▶ _Your goal_
Only certain lines below are wanted: those starting at the line containing "none -> tan 1x4 plate [350,81,438,173]" and ending at the line containing "lime 1x3 brick", both included, each retyped exactly.

(Given records Opens)

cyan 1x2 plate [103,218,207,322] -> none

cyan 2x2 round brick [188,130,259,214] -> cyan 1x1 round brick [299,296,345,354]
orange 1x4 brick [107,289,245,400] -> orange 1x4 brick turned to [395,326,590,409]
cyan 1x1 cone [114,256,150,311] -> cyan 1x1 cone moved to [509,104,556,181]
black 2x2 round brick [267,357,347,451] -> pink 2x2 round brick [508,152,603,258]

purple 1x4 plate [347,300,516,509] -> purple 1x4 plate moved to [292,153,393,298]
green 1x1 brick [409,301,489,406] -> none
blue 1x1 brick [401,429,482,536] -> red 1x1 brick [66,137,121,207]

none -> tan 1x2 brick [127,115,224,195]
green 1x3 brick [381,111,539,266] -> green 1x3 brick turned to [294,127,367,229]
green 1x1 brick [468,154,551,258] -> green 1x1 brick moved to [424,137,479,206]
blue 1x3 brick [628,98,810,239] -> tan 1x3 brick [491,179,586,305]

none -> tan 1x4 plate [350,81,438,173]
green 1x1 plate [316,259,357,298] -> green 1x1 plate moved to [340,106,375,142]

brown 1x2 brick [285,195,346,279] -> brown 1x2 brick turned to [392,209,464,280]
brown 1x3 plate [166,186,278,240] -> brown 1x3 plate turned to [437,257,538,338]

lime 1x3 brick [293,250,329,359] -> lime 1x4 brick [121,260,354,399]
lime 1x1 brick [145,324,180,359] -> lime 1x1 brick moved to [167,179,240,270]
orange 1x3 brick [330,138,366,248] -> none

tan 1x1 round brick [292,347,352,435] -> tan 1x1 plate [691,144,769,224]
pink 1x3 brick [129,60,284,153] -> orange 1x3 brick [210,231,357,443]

(Given records Closes)

▶ _Result below_
none -> tan 1x4 plate [350,81,438,173]
green 1x1 plate [316,259,357,298] -> green 1x1 plate moved to [340,106,375,142]

brown 1x2 brick [285,195,346,279] -> brown 1x2 brick turned to [392,209,464,280]
brown 1x3 plate [166,186,278,240] -> brown 1x3 plate turned to [437,257,538,338]

lime 1x3 brick [293,250,329,359] -> lime 1x4 brick [121,260,354,399]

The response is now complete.